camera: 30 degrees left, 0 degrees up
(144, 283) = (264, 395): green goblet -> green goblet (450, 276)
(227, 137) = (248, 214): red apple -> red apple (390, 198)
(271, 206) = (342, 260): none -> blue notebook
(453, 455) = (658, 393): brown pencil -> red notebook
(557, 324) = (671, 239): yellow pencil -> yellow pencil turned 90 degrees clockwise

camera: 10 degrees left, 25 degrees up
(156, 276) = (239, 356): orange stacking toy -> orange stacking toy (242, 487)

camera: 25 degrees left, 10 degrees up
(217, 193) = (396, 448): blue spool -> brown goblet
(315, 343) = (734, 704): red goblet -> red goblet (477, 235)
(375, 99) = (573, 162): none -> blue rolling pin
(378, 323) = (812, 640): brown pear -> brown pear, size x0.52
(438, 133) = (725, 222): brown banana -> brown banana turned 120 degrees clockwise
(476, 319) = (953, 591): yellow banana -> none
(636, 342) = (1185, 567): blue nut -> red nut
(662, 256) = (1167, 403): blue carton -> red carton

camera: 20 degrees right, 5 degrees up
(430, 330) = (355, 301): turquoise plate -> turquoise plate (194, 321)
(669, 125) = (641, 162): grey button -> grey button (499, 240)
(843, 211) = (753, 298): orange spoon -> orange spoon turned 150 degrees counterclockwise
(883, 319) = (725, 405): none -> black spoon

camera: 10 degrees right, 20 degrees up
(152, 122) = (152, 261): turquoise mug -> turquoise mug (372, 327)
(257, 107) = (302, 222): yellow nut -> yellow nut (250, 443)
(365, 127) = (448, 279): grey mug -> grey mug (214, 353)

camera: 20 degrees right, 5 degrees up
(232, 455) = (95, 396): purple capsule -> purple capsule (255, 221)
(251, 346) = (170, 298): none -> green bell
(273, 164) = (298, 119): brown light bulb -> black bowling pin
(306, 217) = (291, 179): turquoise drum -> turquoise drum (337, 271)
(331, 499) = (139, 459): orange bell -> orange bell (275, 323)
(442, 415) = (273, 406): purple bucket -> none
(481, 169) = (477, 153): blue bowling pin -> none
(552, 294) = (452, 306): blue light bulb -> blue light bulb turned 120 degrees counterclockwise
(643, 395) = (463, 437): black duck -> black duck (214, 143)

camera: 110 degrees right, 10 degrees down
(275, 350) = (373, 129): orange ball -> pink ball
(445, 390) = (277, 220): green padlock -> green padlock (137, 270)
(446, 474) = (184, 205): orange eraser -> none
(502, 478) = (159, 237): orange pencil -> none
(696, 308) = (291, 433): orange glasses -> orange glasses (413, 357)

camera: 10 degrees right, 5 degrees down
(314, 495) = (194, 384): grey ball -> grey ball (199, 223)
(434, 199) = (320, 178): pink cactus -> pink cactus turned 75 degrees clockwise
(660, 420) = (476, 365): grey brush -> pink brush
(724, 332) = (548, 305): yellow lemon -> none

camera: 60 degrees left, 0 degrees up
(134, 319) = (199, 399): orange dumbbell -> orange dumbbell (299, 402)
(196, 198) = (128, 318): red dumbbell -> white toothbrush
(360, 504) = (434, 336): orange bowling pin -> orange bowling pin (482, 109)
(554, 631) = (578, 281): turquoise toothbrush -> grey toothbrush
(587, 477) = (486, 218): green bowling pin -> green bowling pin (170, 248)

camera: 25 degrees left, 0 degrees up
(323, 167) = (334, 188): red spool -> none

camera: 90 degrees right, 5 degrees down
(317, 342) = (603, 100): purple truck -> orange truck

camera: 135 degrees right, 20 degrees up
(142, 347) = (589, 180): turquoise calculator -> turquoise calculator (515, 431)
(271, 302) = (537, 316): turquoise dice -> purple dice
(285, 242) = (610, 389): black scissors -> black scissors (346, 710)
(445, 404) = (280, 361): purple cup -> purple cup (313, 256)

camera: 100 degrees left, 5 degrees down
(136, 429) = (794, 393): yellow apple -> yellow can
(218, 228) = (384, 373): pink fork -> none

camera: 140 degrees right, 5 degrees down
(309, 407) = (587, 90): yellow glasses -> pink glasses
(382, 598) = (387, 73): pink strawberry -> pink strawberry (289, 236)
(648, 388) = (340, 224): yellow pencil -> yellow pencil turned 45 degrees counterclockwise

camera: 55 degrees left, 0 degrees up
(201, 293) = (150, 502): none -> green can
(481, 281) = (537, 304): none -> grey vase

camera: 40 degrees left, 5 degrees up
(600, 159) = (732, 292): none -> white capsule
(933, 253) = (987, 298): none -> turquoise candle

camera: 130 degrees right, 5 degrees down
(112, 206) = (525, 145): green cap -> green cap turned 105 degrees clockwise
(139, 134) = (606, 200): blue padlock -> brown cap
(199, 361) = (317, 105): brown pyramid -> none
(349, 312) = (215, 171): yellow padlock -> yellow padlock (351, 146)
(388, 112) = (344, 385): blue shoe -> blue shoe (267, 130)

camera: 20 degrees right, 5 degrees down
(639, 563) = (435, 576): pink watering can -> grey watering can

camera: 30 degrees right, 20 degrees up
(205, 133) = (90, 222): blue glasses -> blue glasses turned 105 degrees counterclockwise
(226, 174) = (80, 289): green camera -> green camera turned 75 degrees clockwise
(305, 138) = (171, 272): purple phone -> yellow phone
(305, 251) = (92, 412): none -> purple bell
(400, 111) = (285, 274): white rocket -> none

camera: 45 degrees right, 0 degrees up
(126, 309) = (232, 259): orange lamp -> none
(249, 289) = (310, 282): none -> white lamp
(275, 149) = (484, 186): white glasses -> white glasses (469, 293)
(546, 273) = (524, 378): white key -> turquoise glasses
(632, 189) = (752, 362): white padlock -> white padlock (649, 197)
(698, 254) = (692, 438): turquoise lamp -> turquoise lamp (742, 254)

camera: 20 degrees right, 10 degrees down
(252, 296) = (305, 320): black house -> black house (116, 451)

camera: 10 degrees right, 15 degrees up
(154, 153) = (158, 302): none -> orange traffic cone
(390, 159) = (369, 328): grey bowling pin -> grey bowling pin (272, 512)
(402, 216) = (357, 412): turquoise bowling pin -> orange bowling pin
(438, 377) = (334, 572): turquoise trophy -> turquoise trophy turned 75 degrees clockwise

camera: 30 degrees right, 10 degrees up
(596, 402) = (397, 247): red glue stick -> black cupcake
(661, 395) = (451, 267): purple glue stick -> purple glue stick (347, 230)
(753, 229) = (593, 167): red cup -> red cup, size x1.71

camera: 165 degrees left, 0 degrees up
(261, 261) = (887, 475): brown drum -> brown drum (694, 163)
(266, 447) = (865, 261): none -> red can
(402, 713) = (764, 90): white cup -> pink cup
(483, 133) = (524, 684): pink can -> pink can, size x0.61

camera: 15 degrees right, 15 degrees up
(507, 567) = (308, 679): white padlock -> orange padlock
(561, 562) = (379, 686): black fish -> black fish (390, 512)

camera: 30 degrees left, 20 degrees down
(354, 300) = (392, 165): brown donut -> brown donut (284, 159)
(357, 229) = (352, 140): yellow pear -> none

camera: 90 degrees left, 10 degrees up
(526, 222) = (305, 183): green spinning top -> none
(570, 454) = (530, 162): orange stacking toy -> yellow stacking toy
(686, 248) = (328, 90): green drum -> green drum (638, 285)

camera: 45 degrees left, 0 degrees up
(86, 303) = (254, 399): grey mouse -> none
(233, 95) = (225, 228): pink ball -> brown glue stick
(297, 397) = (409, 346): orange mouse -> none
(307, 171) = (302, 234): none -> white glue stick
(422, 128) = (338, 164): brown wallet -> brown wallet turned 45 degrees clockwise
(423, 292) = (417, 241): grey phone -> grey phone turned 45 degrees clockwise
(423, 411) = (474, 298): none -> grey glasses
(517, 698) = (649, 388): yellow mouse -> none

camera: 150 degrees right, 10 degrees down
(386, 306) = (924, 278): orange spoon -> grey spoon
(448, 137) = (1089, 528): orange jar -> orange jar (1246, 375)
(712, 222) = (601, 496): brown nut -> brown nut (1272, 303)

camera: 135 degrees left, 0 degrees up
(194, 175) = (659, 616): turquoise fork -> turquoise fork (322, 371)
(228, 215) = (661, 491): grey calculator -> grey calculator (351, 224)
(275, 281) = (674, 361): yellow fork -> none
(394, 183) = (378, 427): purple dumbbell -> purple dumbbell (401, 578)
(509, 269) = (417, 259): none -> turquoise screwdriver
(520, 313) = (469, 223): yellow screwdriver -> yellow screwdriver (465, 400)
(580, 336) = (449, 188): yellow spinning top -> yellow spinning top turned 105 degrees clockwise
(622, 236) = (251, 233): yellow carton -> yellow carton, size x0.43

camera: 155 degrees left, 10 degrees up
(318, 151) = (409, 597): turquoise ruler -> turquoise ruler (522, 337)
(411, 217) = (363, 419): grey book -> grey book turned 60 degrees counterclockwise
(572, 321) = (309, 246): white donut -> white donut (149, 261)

-------

EXERCISE DETAILS
Using the data above, return each line that includes the word "spool".

EXERCISE RESULT
(217, 193) = (396, 448): blue spool -> brown goblet
(323, 167) = (334, 188): red spool -> none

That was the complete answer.